*** Opening of Task data ***

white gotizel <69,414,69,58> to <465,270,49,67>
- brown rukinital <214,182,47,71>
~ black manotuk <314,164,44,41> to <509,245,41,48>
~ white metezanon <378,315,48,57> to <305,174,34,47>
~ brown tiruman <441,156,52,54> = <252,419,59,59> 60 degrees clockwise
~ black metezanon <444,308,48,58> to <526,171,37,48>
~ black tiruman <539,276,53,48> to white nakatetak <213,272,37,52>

*** Close of Task data ***
*** Opening of Task data ***

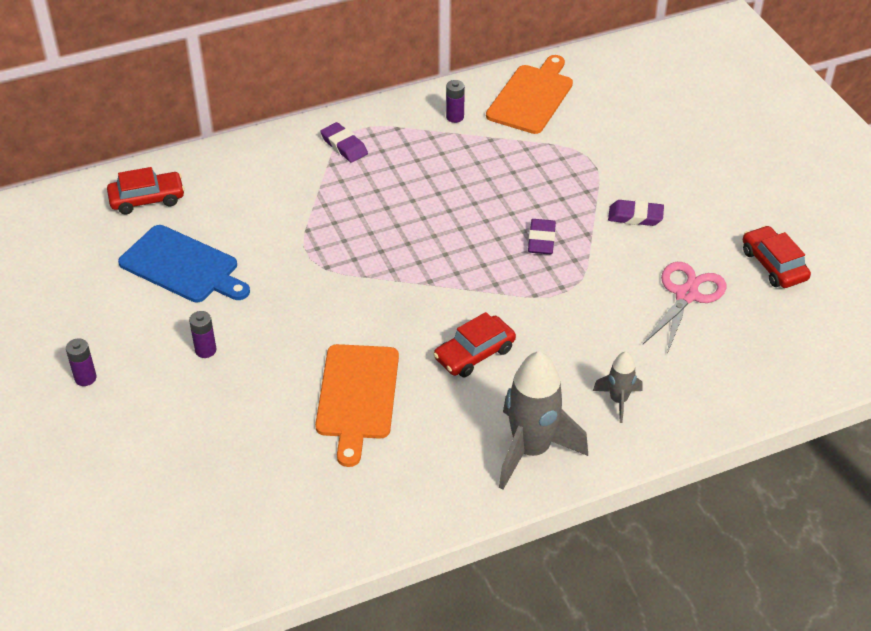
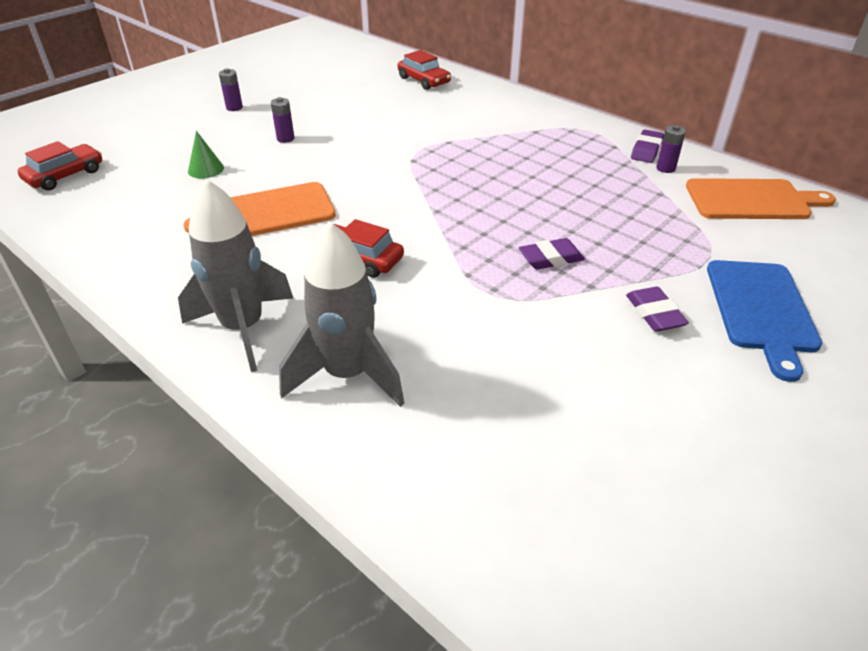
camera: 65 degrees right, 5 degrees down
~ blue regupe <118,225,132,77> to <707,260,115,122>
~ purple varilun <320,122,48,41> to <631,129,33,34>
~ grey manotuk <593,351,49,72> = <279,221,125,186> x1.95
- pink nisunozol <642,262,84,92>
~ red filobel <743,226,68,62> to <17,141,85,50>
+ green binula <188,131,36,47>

*** Close of Task data ***

**Task objective:**
Would you copy, unchanged, the stretch of the records above that begins at the line containing "white gotizel <69,414,69,58>" and ends at the line containing "white nakatetak <213,272,37,52>", and only that?

**Result for this exercise:**
white gotizel <69,414,69,58> to <465,270,49,67>
- brown rukinital <214,182,47,71>
~ black manotuk <314,164,44,41> to <509,245,41,48>
~ white metezanon <378,315,48,57> to <305,174,34,47>
~ brown tiruman <441,156,52,54> = <252,419,59,59> 60 degrees clockwise
~ black metezanon <444,308,48,58> to <526,171,37,48>
~ black tiruman <539,276,53,48> to white nakatetak <213,272,37,52>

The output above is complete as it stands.